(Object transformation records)
□ □ □ □

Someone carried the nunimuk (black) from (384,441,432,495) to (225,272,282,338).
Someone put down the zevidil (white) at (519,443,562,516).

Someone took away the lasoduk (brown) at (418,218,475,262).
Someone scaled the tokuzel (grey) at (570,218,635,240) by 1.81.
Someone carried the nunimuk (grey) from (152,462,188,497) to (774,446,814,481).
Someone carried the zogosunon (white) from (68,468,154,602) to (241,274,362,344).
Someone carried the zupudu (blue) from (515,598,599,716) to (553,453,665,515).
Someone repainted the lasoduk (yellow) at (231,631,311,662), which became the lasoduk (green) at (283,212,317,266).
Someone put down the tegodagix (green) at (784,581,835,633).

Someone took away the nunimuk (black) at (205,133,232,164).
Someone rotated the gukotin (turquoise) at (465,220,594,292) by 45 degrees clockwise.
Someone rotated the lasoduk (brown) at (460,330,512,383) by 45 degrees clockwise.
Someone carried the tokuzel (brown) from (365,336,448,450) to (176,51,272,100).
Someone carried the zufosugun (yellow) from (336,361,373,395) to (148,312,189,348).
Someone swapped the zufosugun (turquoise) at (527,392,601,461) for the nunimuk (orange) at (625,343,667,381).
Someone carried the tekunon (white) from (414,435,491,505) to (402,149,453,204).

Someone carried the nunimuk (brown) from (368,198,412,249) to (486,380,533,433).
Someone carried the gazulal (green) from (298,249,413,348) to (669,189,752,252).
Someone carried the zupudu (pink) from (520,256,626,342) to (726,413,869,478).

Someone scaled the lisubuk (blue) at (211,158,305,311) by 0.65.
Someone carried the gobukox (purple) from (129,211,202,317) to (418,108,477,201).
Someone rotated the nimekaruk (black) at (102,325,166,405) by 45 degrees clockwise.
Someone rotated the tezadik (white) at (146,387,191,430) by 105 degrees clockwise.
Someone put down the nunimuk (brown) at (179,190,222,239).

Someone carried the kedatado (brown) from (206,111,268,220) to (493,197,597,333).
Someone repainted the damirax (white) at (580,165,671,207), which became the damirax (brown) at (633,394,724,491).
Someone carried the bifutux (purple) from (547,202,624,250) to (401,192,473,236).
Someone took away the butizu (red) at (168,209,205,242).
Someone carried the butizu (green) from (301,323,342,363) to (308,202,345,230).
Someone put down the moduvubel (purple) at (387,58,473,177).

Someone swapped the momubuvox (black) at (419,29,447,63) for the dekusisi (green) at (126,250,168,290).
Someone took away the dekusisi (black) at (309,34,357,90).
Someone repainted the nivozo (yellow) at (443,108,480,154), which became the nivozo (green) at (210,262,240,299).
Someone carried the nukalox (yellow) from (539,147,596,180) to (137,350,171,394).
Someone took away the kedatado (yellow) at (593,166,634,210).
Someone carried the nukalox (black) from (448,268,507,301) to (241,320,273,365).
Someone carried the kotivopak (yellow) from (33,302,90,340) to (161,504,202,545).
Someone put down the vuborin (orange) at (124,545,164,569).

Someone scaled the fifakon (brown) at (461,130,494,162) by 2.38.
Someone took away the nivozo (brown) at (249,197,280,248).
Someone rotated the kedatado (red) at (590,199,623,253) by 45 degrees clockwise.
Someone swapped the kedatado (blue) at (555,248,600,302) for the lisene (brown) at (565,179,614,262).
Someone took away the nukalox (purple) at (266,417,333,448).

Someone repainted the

□ □ □ □

**Task to carry out**
The records above need to be output again, verbatim.

**Response area**
Someone carried the nunimuk (black) from (384,441,432,495) to (225,272,282,338).
Someone put down the zevidil (white) at (519,443,562,516).

Someone took away the lasoduk (brown) at (418,218,475,262).
Someone scaled the tokuzel (grey) at (570,218,635,240) by 1.81.
Someone carried the nunimuk (grey) from (152,462,188,497) to (774,446,814,481).
Someone carried the zogosunon (white) from (68,468,154,602) to (241,274,362,344).
Someone carried the zupudu (blue) from (515,598,599,716) to (553,453,665,515).
Someone repainted the lasoduk (yellow) at (231,631,311,662), which became the lasoduk (green) at (283,212,317,266).
Someone put down the tegodagix (green) at (784,581,835,633).

Someone took away the nunimuk (black) at (205,133,232,164).
Someone rotated the gukotin (turquoise) at (465,220,594,292) by 45 degrees clockwise.
Someone rotated the lasoduk (brown) at (460,330,512,383) by 45 degrees clockwise.
Someone carried the tokuzel (brown) from (365,336,448,450) to (176,51,272,100).
Someone carried the zufosugun (yellow) from (336,361,373,395) to (148,312,189,348).
Someone swapped the zufosugun (turquoise) at (527,392,601,461) for the nunimuk (orange) at (625,343,667,381).
Someone carried the tekunon (white) from (414,435,491,505) to (402,149,453,204).

Someone carried the nunimuk (brown) from (368,198,412,249) to (486,380,533,433).
Someone carried the gazulal (green) from (298,249,413,348) to (669,189,752,252).
Someone carried the zupudu (pink) from (520,256,626,342) to (726,413,869,478).

Someone scaled the lisubuk (blue) at (211,158,305,311) by 0.65.
Someone carried the gobukox (purple) from (129,211,202,317) to (418,108,477,201).
Someone rotated the nimekaruk (black) at (102,325,166,405) by 45 degrees clockwise.
Someone rotated the tezadik (white) at (146,387,191,430) by 105 degrees clockwise.
Someone put down the nunimuk (brown) at (179,190,222,239).

Someone carried the kedatado (brown) from (206,111,268,220) to (493,197,597,333).
Someone repainted the damirax (white) at (580,165,671,207), which became the damirax (brown) at (633,394,724,491).
Someone carried the bifutux (purple) from (547,202,624,250) to (401,192,473,236).
Someone took away the butizu (red) at (168,209,205,242).
Someone carried the butizu (green) from (301,323,342,363) to (308,202,345,230).
Someone put down the moduvubel (purple) at (387,58,473,177).

Someone swapped the momubuvox (black) at (419,29,447,63) for the dekusisi (green) at (126,250,168,290).
Someone took away the dekusisi (black) at (309,34,357,90).
Someone repainted the nivozo (yellow) at (443,108,480,154), which became the nivozo (green) at (210,262,240,299).
Someone carried the nukalox (yellow) from (539,147,596,180) to (137,350,171,394).
Someone took away the kedatado (yellow) at (593,166,634,210).
Someone carried the nukalox (black) from (448,268,507,301) to (241,320,273,365).
Someone carried the kotivopak (yellow) from (33,302,90,340) to (161,504,202,545).
Someone put down the vuborin (orange) at (124,545,164,569).

Someone scaled the fifakon (brown) at (461,130,494,162) by 2.38.
Someone took away the nivozo (brown) at (249,197,280,248).
Someone rotated the kedatado (red) at (590,199,623,253) by 45 degrees clockwise.
Someone swapped the kedatado (blue) at (555,248,600,302) for the lisene (brown) at (565,179,614,262).
Someone took away the nukalox (purple) at (266,417,333,448).

Someone repainted the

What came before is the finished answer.